• Written task: Extract all of the entries below and reproduce each line verbatim.

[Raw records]
---*---

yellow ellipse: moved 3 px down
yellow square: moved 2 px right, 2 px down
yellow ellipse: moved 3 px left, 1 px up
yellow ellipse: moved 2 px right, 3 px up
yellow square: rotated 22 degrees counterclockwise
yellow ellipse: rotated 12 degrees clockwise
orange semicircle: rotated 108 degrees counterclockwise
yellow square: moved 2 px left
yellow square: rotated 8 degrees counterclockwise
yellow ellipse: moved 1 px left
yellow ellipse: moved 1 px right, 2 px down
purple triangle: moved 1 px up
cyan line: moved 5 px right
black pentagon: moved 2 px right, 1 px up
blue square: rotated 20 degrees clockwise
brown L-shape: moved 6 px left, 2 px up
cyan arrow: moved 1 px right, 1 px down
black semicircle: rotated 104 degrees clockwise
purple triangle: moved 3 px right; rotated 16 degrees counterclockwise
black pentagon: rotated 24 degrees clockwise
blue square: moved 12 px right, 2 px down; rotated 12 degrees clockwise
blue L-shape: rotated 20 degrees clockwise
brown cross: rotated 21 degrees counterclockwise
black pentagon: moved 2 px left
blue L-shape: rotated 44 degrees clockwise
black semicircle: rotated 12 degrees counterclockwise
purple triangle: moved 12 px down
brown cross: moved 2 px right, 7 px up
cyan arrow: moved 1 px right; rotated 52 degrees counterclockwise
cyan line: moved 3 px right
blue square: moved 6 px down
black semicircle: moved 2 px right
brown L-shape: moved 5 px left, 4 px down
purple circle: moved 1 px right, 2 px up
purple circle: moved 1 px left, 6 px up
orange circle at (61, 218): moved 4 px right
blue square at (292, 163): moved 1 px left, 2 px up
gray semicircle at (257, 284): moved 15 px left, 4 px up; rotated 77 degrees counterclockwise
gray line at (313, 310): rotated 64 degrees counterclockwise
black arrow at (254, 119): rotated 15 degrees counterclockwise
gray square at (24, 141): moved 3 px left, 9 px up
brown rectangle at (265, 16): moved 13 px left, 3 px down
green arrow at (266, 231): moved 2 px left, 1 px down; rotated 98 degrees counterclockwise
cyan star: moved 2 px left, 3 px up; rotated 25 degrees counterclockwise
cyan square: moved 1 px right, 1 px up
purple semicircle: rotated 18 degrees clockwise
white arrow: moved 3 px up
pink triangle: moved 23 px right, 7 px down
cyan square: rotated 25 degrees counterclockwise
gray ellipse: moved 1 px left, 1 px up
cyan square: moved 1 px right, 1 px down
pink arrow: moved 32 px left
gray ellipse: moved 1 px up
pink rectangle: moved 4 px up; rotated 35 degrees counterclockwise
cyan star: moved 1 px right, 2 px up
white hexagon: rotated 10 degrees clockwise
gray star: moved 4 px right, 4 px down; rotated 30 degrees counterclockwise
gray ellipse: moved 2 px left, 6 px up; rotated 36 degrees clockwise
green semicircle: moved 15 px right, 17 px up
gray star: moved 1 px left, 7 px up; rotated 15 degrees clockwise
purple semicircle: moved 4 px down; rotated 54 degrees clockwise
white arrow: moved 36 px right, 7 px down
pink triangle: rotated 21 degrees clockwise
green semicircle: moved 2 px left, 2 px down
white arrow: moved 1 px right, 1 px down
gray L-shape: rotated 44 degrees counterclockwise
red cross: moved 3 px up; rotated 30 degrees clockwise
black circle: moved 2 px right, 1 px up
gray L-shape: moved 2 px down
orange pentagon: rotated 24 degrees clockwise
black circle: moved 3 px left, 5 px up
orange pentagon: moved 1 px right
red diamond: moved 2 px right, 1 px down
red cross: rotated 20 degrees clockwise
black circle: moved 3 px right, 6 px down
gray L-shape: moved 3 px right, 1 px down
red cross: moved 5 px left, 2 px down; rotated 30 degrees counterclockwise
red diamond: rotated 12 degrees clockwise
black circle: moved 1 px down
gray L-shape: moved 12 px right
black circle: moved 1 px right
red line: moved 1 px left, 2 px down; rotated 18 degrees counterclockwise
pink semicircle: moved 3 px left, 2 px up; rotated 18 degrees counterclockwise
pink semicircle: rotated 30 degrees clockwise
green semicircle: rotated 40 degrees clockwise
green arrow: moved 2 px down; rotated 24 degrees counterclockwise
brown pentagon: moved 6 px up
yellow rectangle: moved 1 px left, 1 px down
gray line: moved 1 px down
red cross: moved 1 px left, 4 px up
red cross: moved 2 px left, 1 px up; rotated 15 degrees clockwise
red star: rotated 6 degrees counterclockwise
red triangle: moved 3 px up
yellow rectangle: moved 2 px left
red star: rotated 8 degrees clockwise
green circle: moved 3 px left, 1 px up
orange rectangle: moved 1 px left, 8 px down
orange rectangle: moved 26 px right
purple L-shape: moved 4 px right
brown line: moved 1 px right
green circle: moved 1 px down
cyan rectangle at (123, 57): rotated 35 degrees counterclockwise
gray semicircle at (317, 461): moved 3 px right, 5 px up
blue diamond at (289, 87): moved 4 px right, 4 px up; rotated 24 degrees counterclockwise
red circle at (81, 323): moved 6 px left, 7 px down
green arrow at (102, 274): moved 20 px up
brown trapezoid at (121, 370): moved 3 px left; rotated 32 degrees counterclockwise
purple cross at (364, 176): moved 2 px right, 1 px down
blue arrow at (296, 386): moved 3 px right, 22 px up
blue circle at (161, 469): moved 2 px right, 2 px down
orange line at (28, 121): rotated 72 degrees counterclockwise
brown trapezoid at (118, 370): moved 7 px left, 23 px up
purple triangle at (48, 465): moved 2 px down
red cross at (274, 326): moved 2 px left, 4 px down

---*---

• Correct result:
yellow ellipse: moved 3 px down
yellow square: moved 2 px right, 2 px down
yellow ellipse: moved 3 px left, 1 px up
yellow ellipse: moved 2 px right, 3 px up
yellow square: rotated 22 degrees counterclockwise
yellow ellipse: rotated 12 degrees clockwise
orange semicircle: rotated 108 degrees counterclockwise
yellow square: moved 2 px left
yellow square: rotated 8 degrees counterclockwise
yellow ellipse: moved 1 px left
yellow ellipse: moved 1 px right, 2 px down
purple triangle: moved 1 px up
cyan line: moved 5 px right
black pentagon: moved 2 px right, 1 px up
blue square: rotated 20 degrees clockwise
brown L-shape: moved 6 px left, 2 px up
cyan arrow: moved 1 px right, 1 px down
black semicircle: rotated 104 degrees clockwise
purple triangle: moved 3 px right; rotated 16 degrees counterclockwise
black pentagon: rotated 24 degrees clockwise
blue square: moved 12 px right, 2 px down; rotated 12 degrees clockwise
blue L-shape: rotated 20 degrees clockwise
brown cross: rotated 21 degrees counterclockwise
black pentagon: moved 2 px left
blue L-shape: rotated 44 degrees clockwise
black semicircle: rotated 12 degrees counterclockwise
purple triangle: moved 12 px down
brown cross: moved 2 px right, 7 px up
cyan arrow: moved 1 px right; rotated 52 degrees counterclockwise
cyan line: moved 3 px right
blue square: moved 6 px down
black semicircle: moved 2 px right
brown L-shape: moved 5 px left, 4 px down
purple circle: moved 1 px right, 2 px up
purple circle: moved 1 px left, 6 px up
orange circle at (61, 218): moved 4 px right
blue square at (292, 163): moved 1 px left, 2 px up
gray semicircle at (257, 284): moved 15 px left, 4 px up; rotated 77 degrees counterclockwise
gray line at (313, 310): rotated 64 degrees counterclockwise
black arrow at (254, 119): rotated 15 degrees counterclockwise
gray square at (24, 141): moved 3 px left, 9 px up
brown rectangle at (265, 16): moved 13 px left, 3 px down
green arrow at (266, 231): moved 2 px left, 1 px down; rotated 98 degrees counterclockwise
cyan star: moved 2 px left, 3 px up; rotated 25 degrees counterclockwise
cyan square: moved 1 px right, 1 px up
purple semicircle: rotated 18 degrees clockwise
white arrow: moved 3 px up
pink triangle: moved 23 px right, 7 px down
cyan square: rotated 25 degrees counterclockwise
gray ellipse: moved 1 px left, 1 px up
cyan square: moved 1 px right, 1 px down
pink arrow: moved 32 px left
gray ellipse: moved 1 px up
pink rectangle: moved 4 px up; rotated 35 degrees counterclockwise
cyan star: moved 1 px right, 2 px up
white hexagon: rotated 10 degrees clockwise
gray star: moved 4 px right, 4 px down; rotated 30 degrees counterclockwise
gray ellipse: moved 2 px left, 6 px up; rotated 36 degrees clockwise
green semicircle: moved 15 px right, 17 px up
gray star: moved 1 px left, 7 px up; rotated 15 degrees clockwise
purple semicircle: moved 4 px down; rotated 54 degrees clockwise
white arrow: moved 36 px right, 7 px down
pink triangle: rotated 21 degrees clockwise
green semicircle: moved 2 px left, 2 px down
white arrow: moved 1 px right, 1 px down
gray L-shape: rotated 44 degrees counterclockwise
red cross: moved 3 px up; rotated 30 degrees clockwise
black circle: moved 2 px right, 1 px up
gray L-shape: moved 2 px down
orange pentagon: rotated 24 degrees clockwise
black circle: moved 3 px left, 5 px up
orange pentagon: moved 1 px right
red diamond: moved 2 px right, 1 px down
red cross: rotated 20 degrees clockwise
black circle: moved 3 px right, 6 px down
gray L-shape: moved 3 px right, 1 px down
red cross: moved 5 px left, 2 px down; rotated 30 degrees counterclockwise
red diamond: rotated 12 degrees clockwise
black circle: moved 1 px down
gray L-shape: moved 12 px right
black circle: moved 1 px right
red line: moved 1 px left, 2 px down; rotated 18 degrees counterclockwise
pink semicircle: moved 3 px left, 2 px up; rotated 18 degrees counterclockwise
pink semicircle: rotated 30 degrees clockwise
green semicircle: rotated 40 degrees clockwise
green arrow: moved 2 px down; rotated 24 degrees counterclockwise
brown pentagon: moved 6 px up
yellow rectangle: moved 1 px left, 1 px down
gray line: moved 1 px down
red cross: moved 1 px left, 4 px up
red cross: moved 2 px left, 1 px up; rotated 15 degrees clockwise
red star: rotated 6 degrees counterclockwise
red triangle: moved 3 px up
yellow rectangle: moved 2 px left
red star: rotated 8 degrees clockwise
green circle: moved 3 px left, 1 px up
orange rectangle: moved 1 px left, 8 px down
orange rectangle: moved 26 px right
purple L-shape: moved 4 px right
brown line: moved 1 px right
green circle: moved 1 px down
cyan rectangle at (123, 57): rotated 35 degrees counterclockwise
gray semicircle at (317, 461): moved 3 px right, 5 px up
blue diamond at (289, 87): moved 4 px right, 4 px up; rotated 24 degrees counterclockwise
red circle at (81, 323): moved 6 px left, 7 px down
green arrow at (102, 274): moved 20 px up
brown trapezoid at (121, 370): moved 3 px left; rotated 32 degrees counterclockwise
purple cross at (364, 176): moved 2 px right, 1 px down
blue arrow at (296, 386): moved 3 px right, 22 px up
blue circle at (161, 469): moved 2 px right, 2 px down
orange line at (28, 121): rotated 72 degrees counterclockwise
brown trapezoid at (118, 370): moved 7 px left, 23 px up
purple triangle at (48, 465): moved 2 px down
red cross at (274, 326): moved 2 px left, 4 px down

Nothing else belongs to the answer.